* YOUR INSTRUCTIONS *
In the entries that follow, identify the line containing "RTC1 pin SQW: B9 -> B7" and return it together with all later lines, exactly as they appear.

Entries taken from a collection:
'''
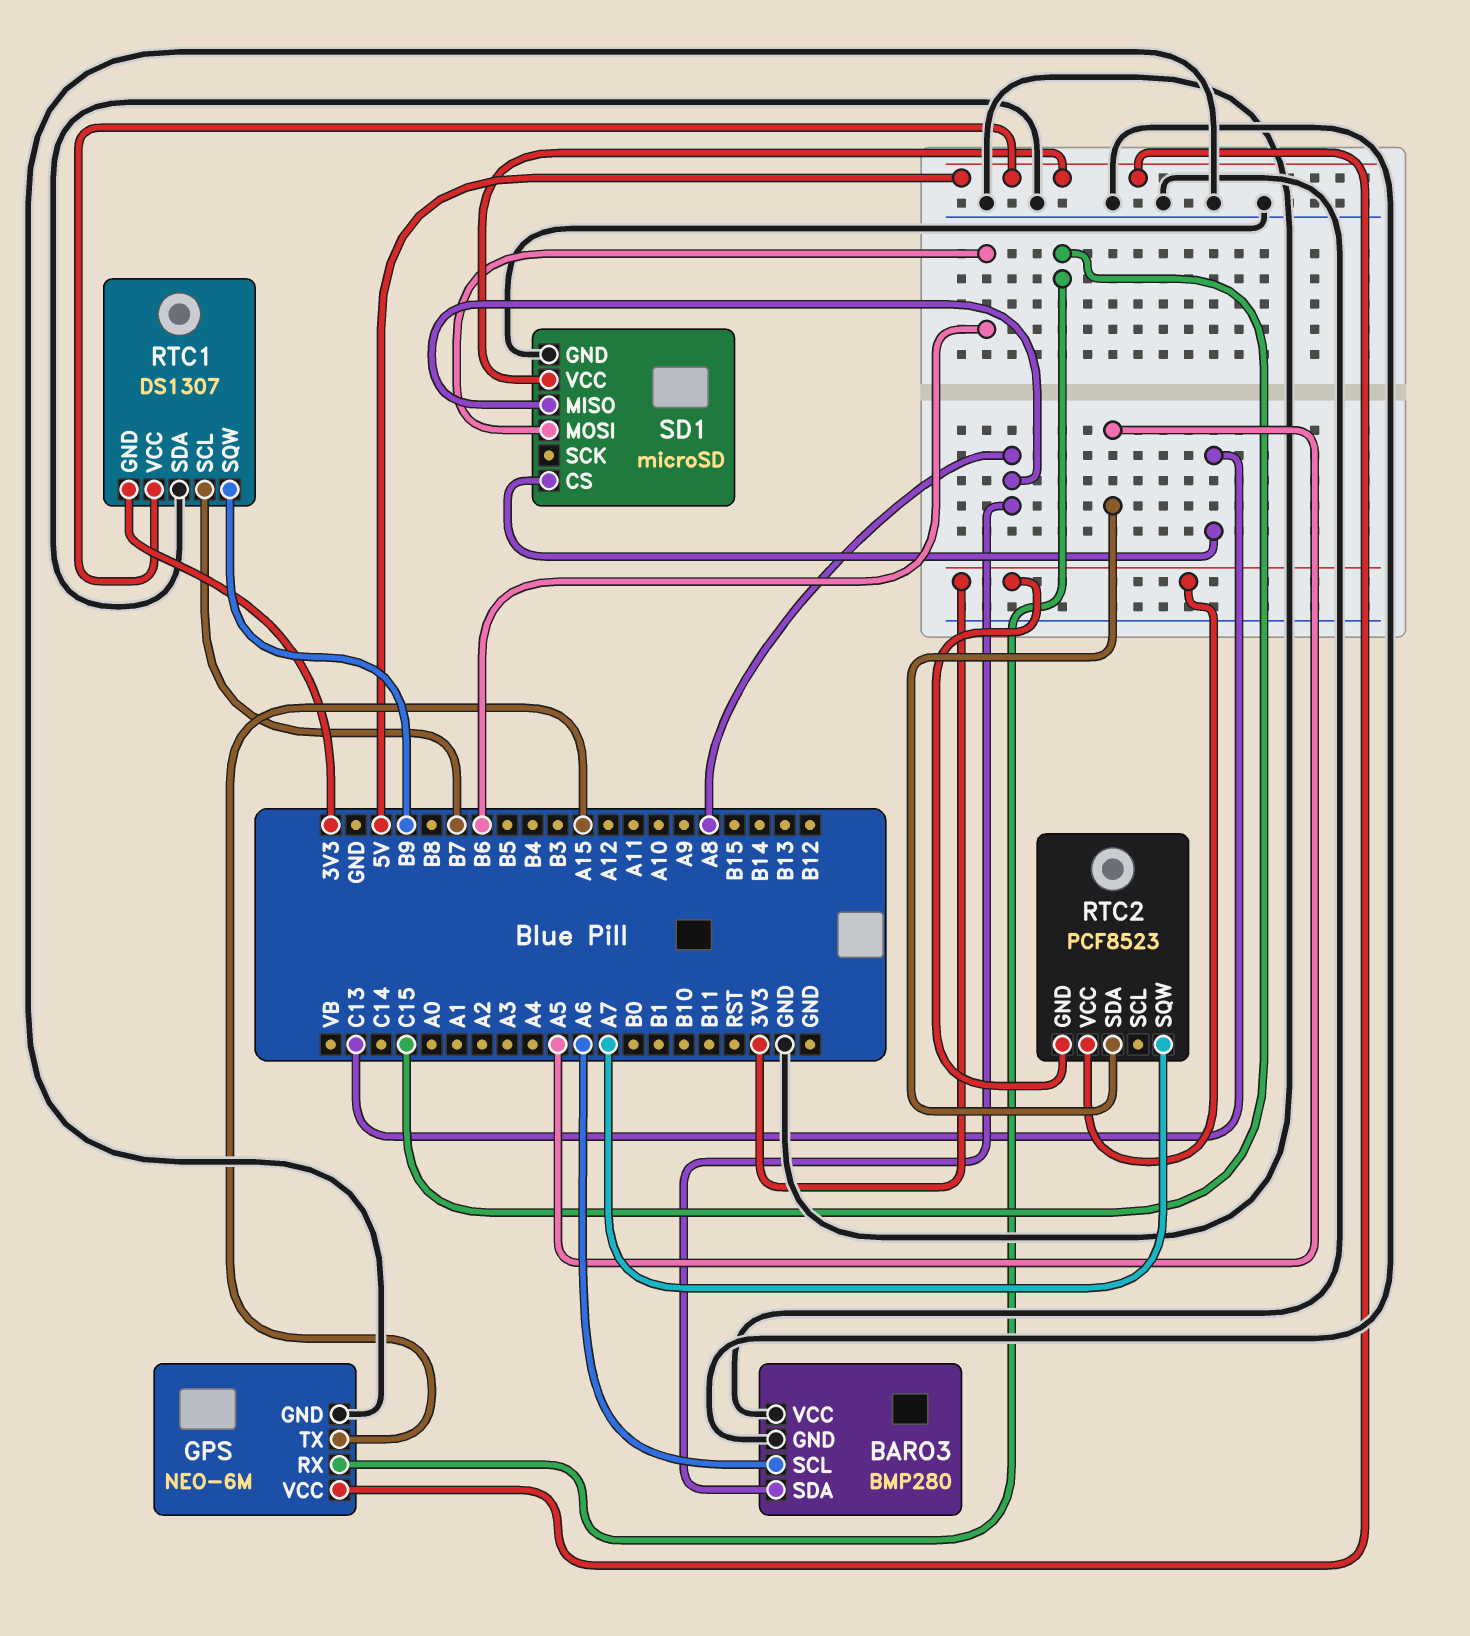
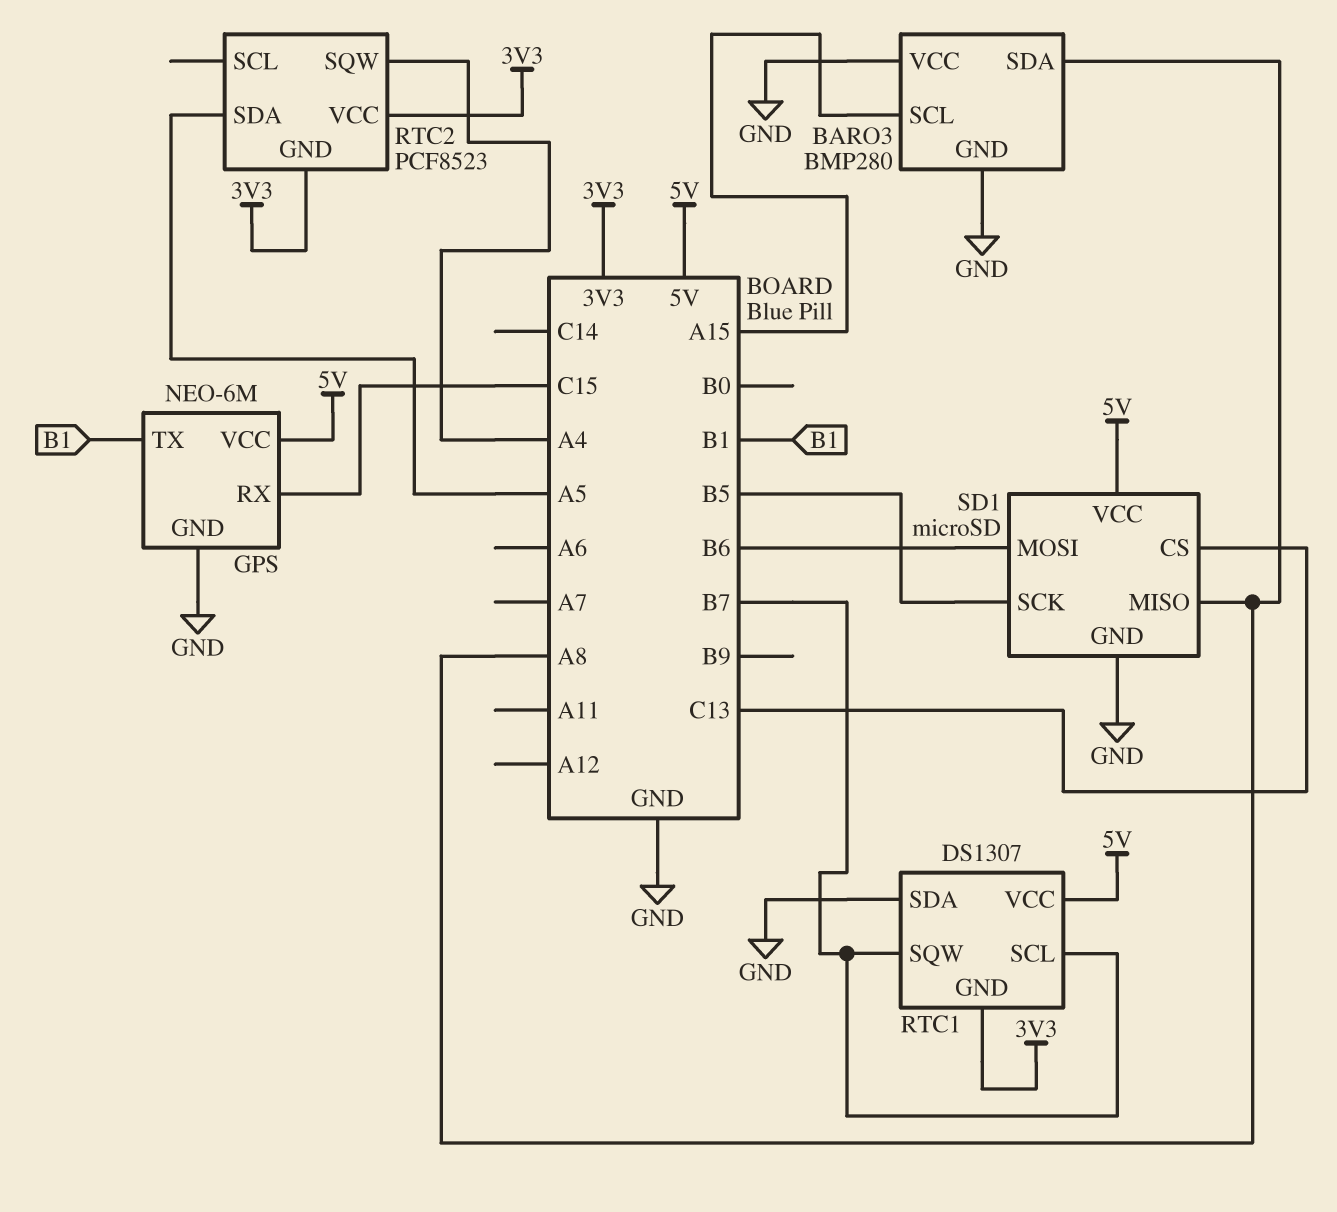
BARO3 pin SCL: A6 -> A15
GPS pin TX: A15 -> B1
RTC1 pin SQW: B9 -> B7
RTC2 pin SQW: A7 -> A4
SD1 pin SCK: none -> B5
'''
* TASK ANSWER *
RTC1 pin SQW: B9 -> B7
RTC2 pin SQW: A7 -> A4
SD1 pin SCK: none -> B5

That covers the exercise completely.